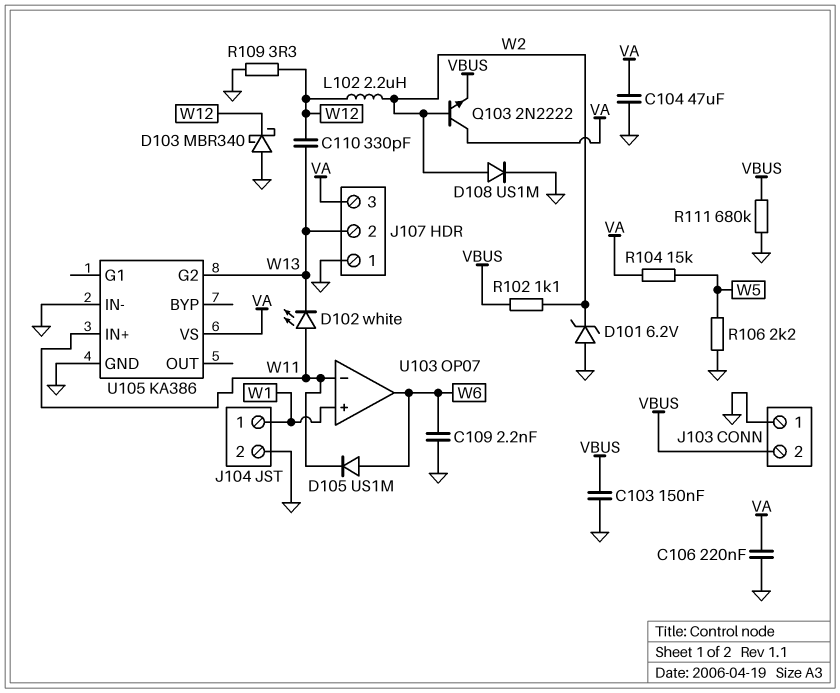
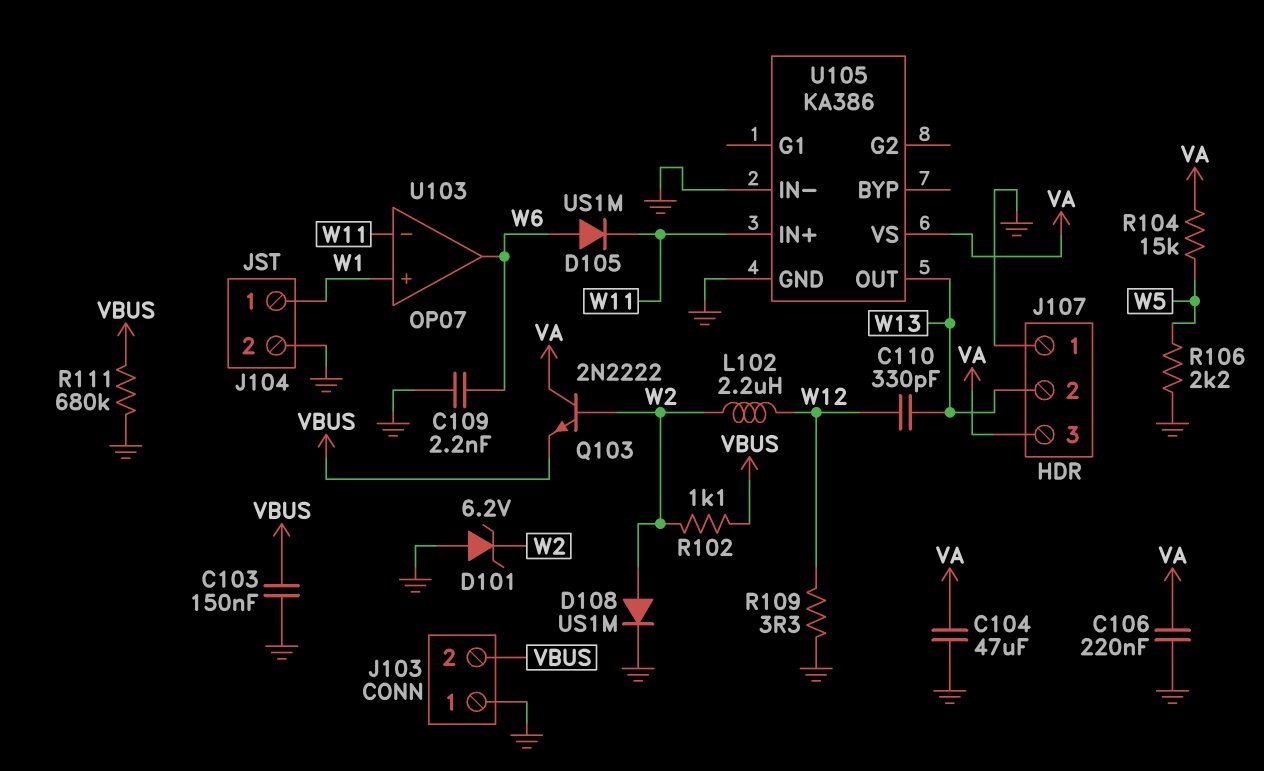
D102: LED white (A W11, K W13) -> none
D103: schottky MBR340 (A GND, K W12) -> none
U105 pin G2: W13 -> none
U105 pin OUT: none -> W13

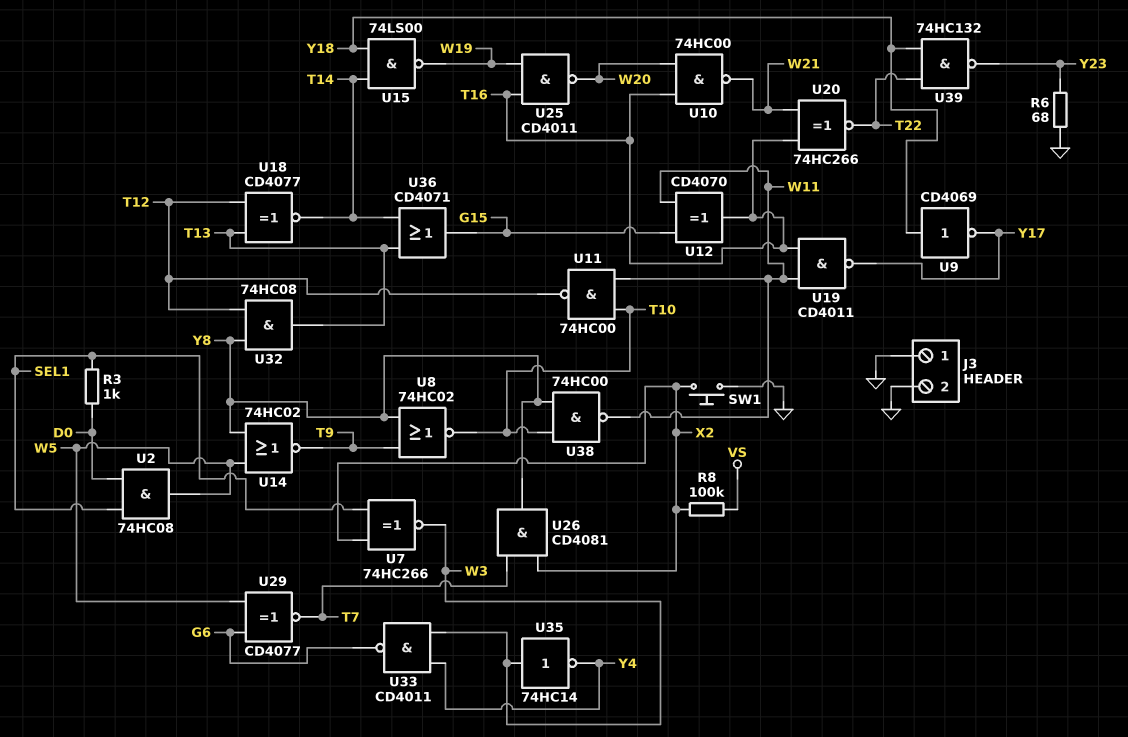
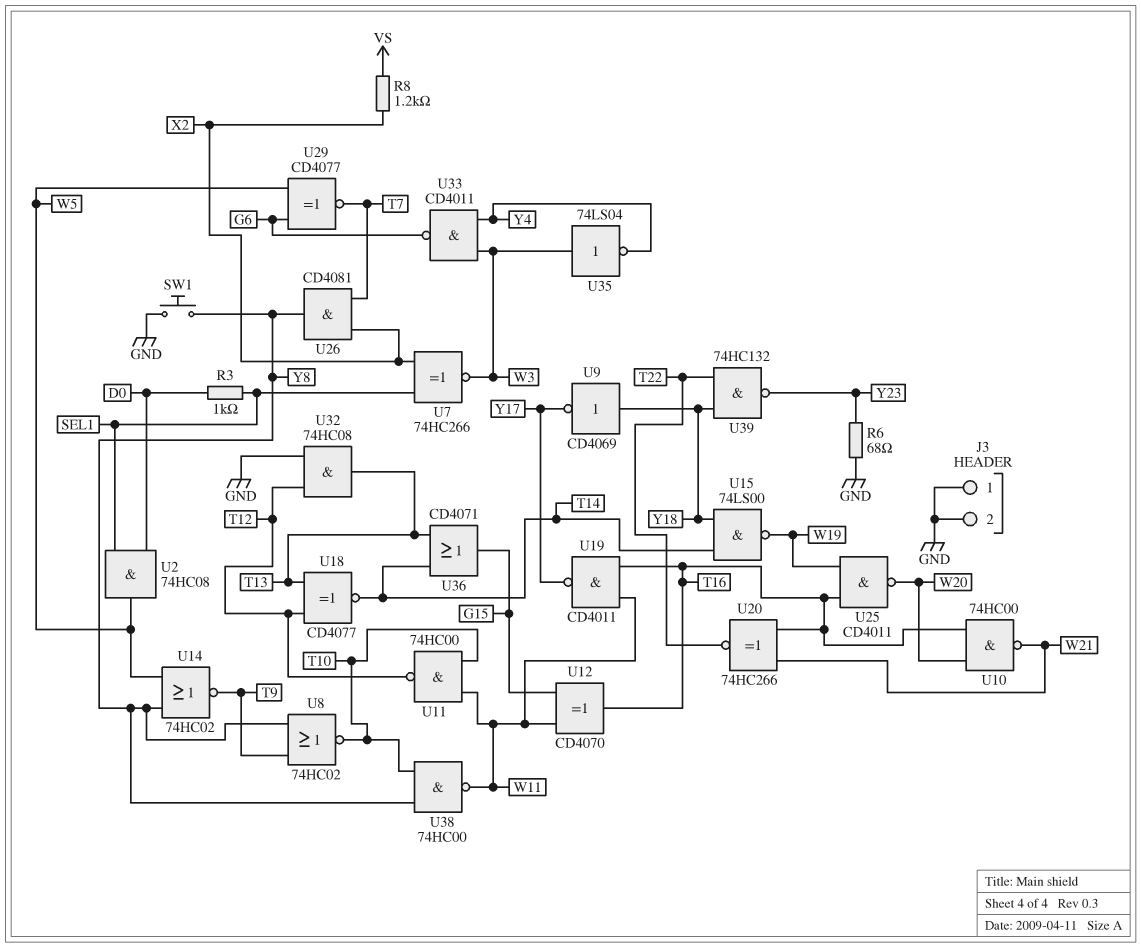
R8: 100k (VS, X2) -> 1.2k (VS, X2)
SW1: button (GND, X2) -> button (GND, Y8)
U32: AND 74HC08 (in T12, in Y8, out T13) -> AND 74HC08 (in GND, in T12, out T13)
U35: NOT 74HC14 (in W3, out Y4) -> NOT 74LS04 (in W3, out Y4)

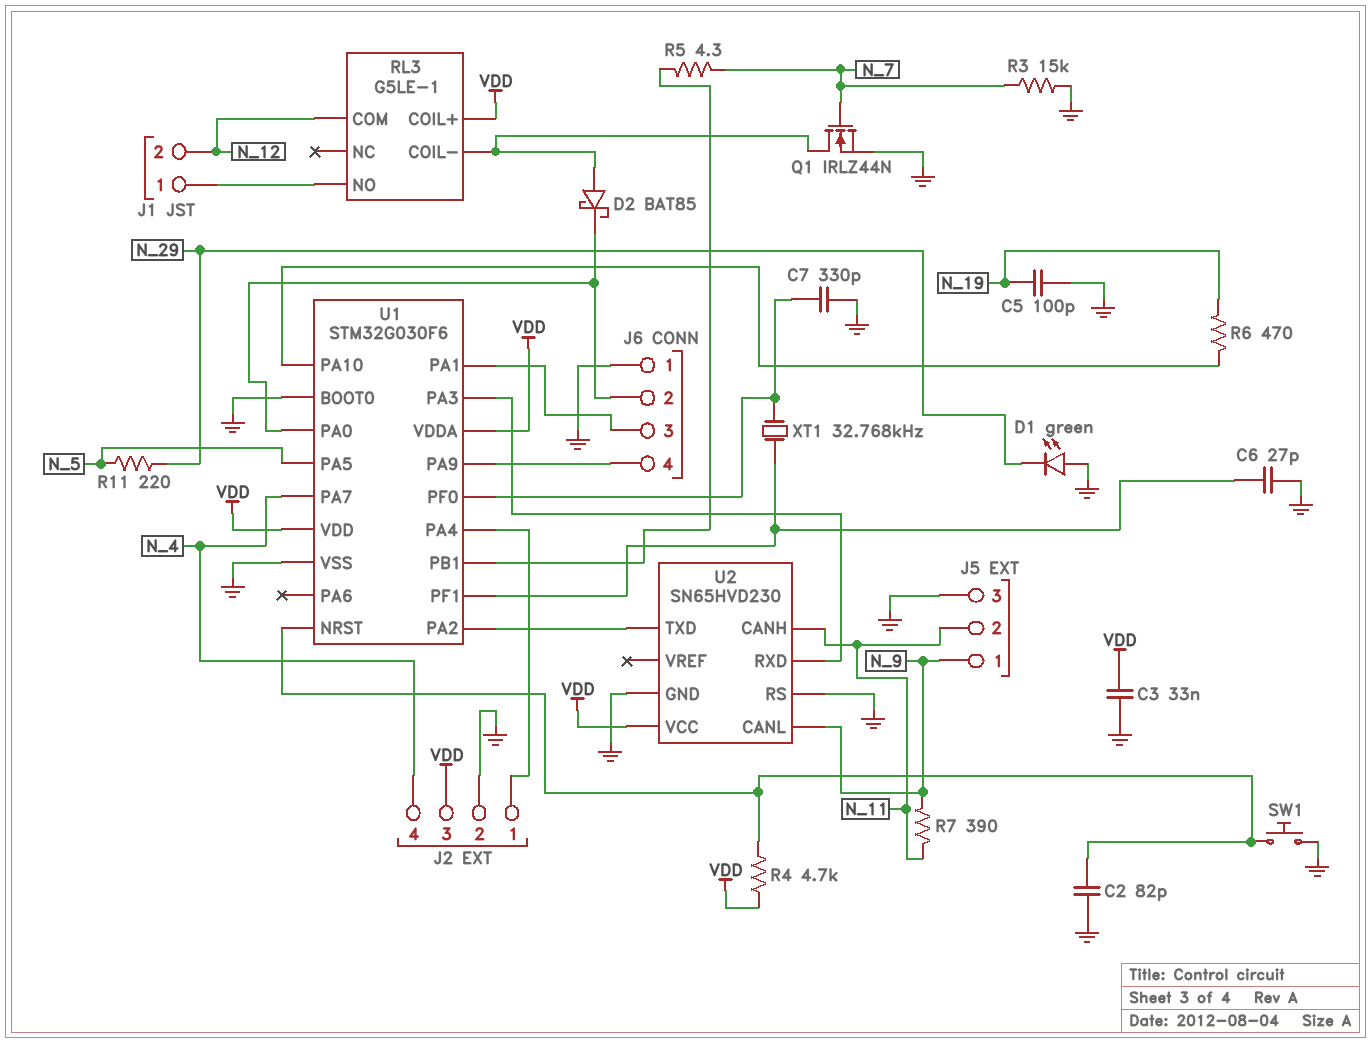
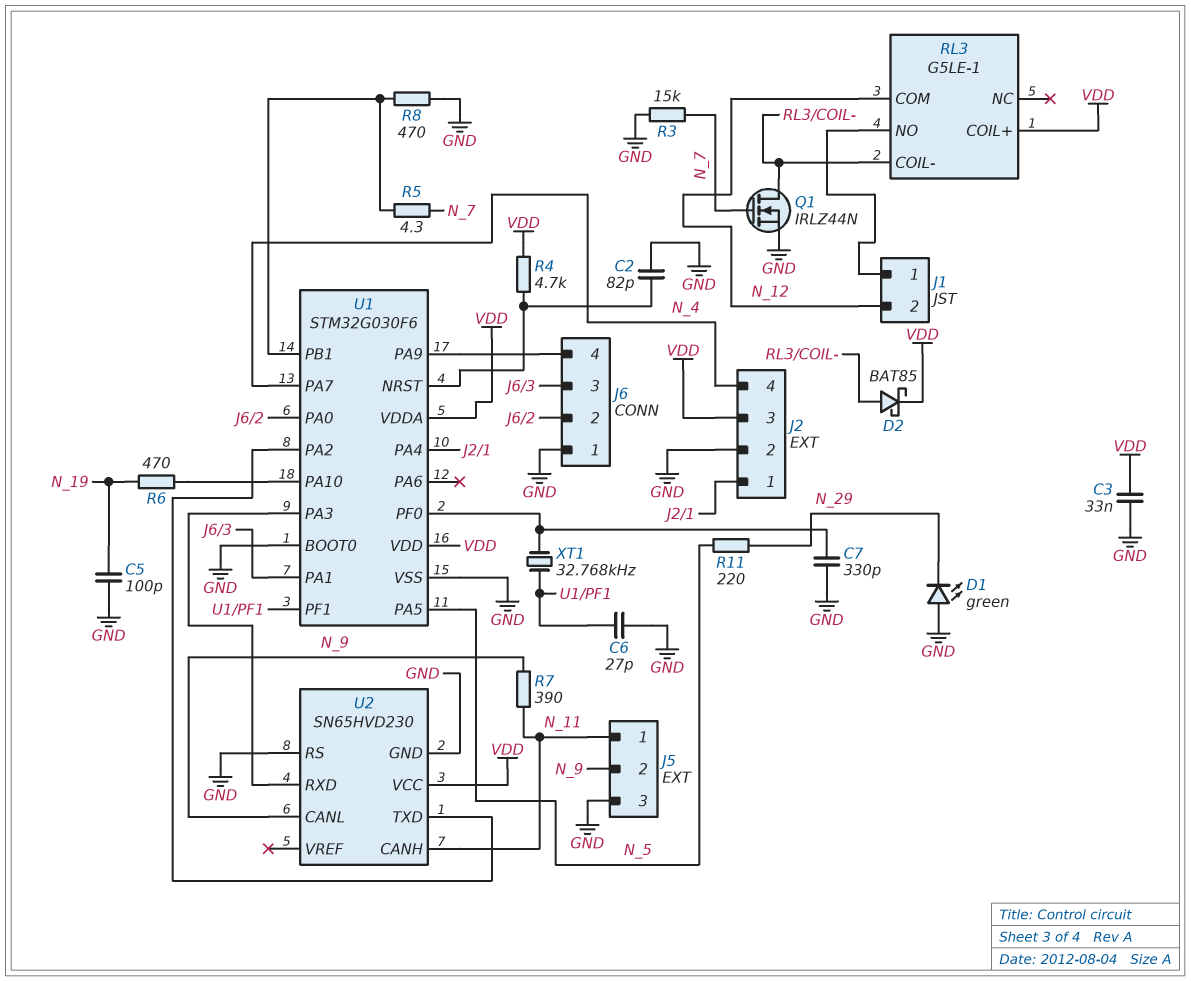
D2: schottky BAT85 (A RL3/COIL-, K J6/2) -> schottky BAT85 (A RL3/COIL-, K VDD)
J5 pin 1: N_9 -> N_11
J5 pin 2: N_11 -> N_9
R8: none -> 470 (GND, U1/PB1)
SW1: button (GND, U1/NRST) -> none

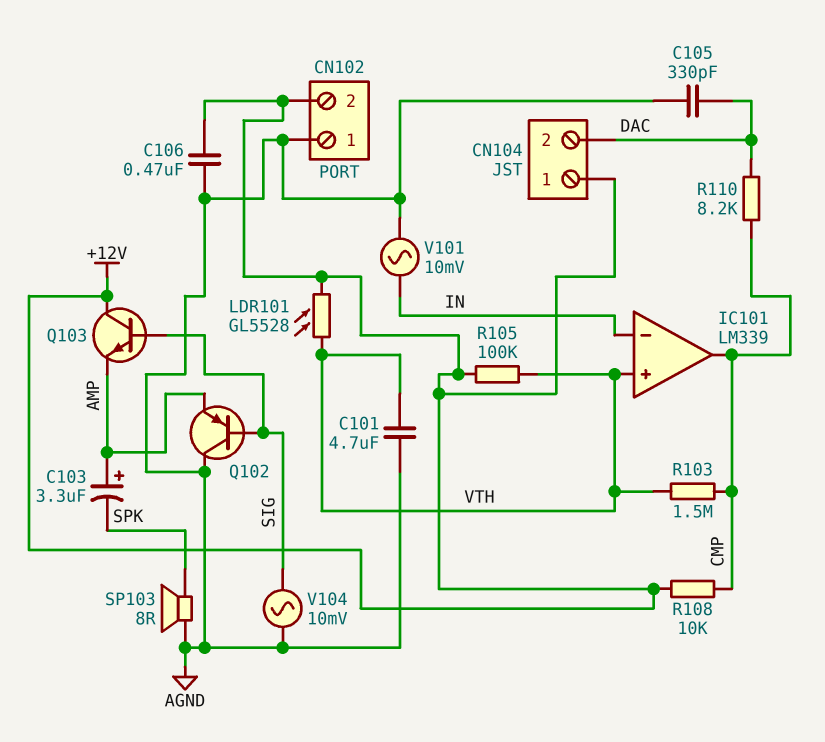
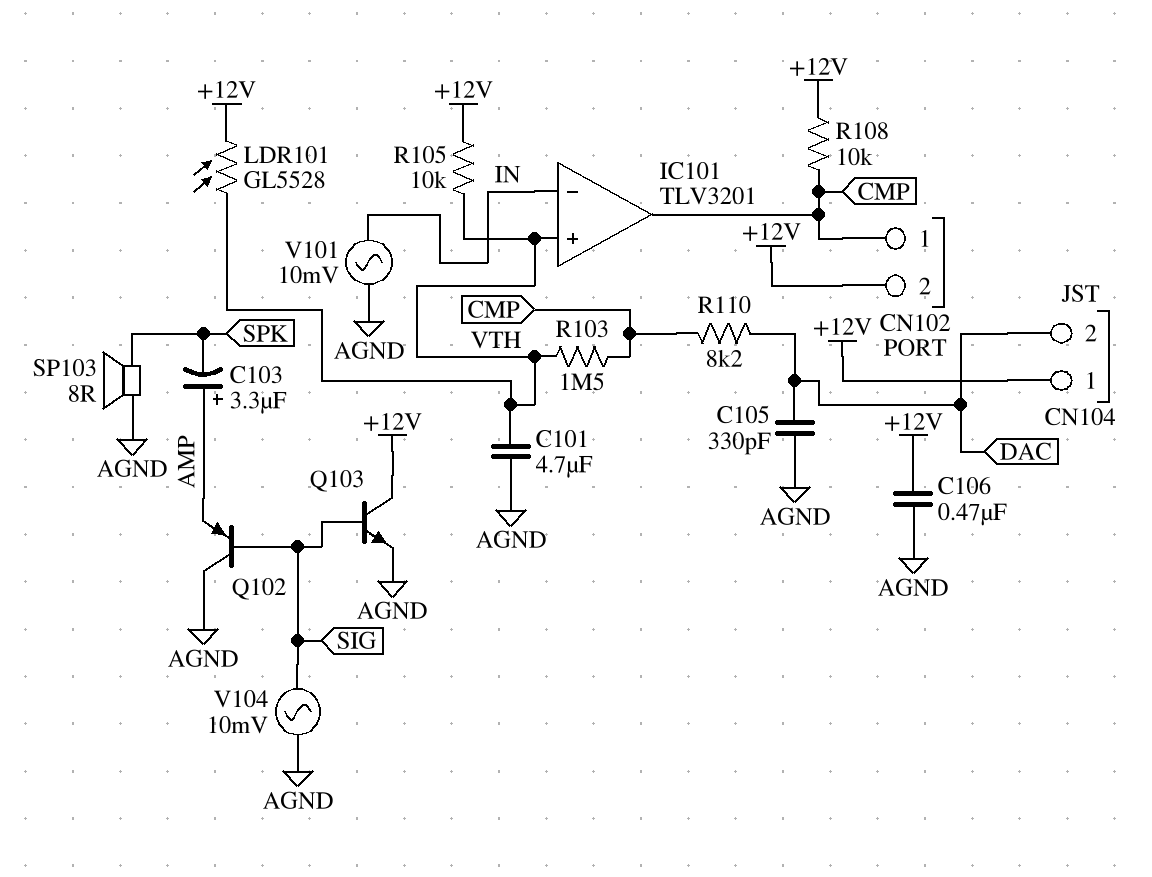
CN102 pin 1: AGND -> CMP
IC101: LM339 -> TLV3201
Q103: NPN (B SIG, C +12V, E AMP) -> NPN (B SIG, C +12V, E AGND)
R105: 100k (+12V, VTH) -> 10k (+12V, VTH)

•••••

TASK GOAL
Find the line containing "J5 pin 1: N_9 -> N_11" in the listing above. Restate it and every line after it, word for word, through the final line, leaving out the pictures.

ANSWER
J5 pin 1: N_9 -> N_11
J5 pin 2: N_11 -> N_9
R8: none -> 470 (GND, U1/PB1)
SW1: button (GND, U1/NRST) -> none

CN102 pin 1: AGND -> CMP
IC101: LM339 -> TLV3201
Q103: NPN (B SIG, C +12V, E AMP) -> NPN (B SIG, C +12V, E AGND)
R105: 100k (+12V, VTH) -> 10k (+12V, VTH)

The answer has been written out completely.